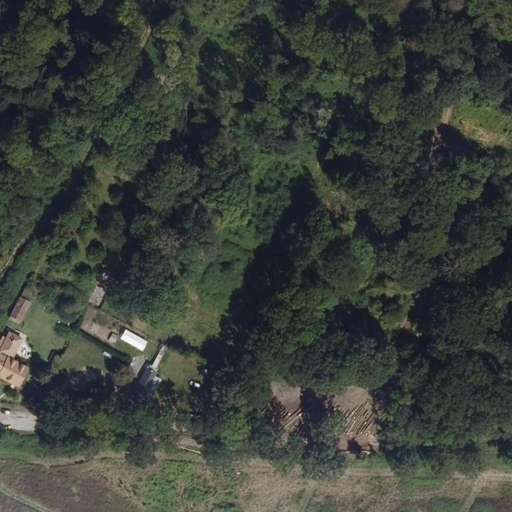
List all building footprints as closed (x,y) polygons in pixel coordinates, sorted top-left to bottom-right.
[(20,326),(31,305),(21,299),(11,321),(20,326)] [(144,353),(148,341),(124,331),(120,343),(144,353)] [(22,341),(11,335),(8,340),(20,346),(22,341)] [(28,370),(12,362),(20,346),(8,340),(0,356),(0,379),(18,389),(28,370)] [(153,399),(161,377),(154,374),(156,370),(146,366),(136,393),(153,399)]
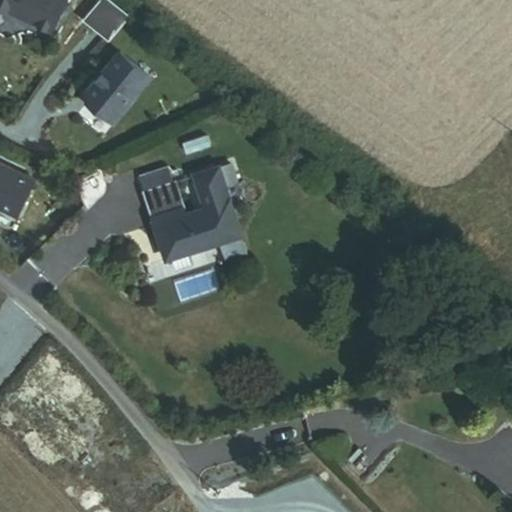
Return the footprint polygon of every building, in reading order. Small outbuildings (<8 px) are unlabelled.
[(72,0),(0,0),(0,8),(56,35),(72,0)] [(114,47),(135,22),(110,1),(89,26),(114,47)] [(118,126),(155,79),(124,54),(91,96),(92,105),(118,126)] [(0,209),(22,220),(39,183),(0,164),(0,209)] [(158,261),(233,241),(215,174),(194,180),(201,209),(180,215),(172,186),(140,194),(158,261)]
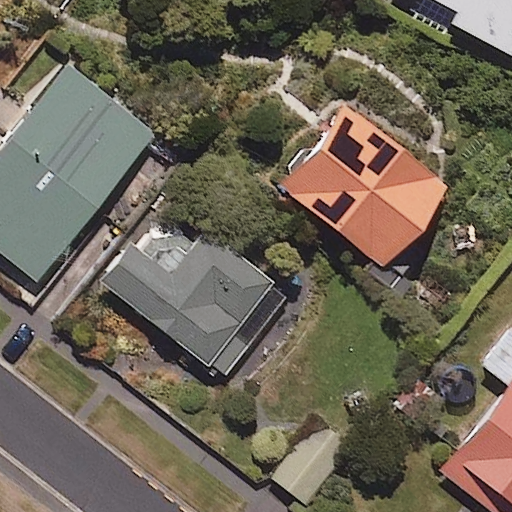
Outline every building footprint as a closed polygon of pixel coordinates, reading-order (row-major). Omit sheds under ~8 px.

* [GOAL] Reproduce all of the material above verbatim, line for line, omitting the pictures.

* [TASK RESULT]
List all building footprints as closed (x,y) polygons in pixel coordinates, sorted top-left to bottom-right.
[(20,326),(31,305),(21,299),(11,321),(20,326)] [(144,353),(148,341),(124,331),(120,343),(144,353)] [(22,341),(11,335),(8,340),(20,346),(22,341)] [(28,370),(12,362),(20,346),(8,340),(0,356),(0,379),(18,389),(28,370)] [(153,399),(161,377),(154,374),(156,370),(146,366),(136,393),(153,399)]
Return the footprint polygon of every building, in reading order. Small outbuildings (<8 px) are unlabelled.
[(72,0),(0,0),(0,8),(56,35),(72,0)] [(114,47),(135,22),(110,1),(89,26),(114,47)] [(118,126),(155,79),(124,54),(91,96),(92,105),(118,126)] [(0,209),(22,220),(39,183),(0,164),(0,209)] [(158,261),(233,241),(215,174),(194,180),(201,209),(180,215),(172,186),(140,194),(158,261)]
Outline every building footprint as a closed polygon of pixel coordinates, reading-order (row-major). Omit sheds under ~8 px.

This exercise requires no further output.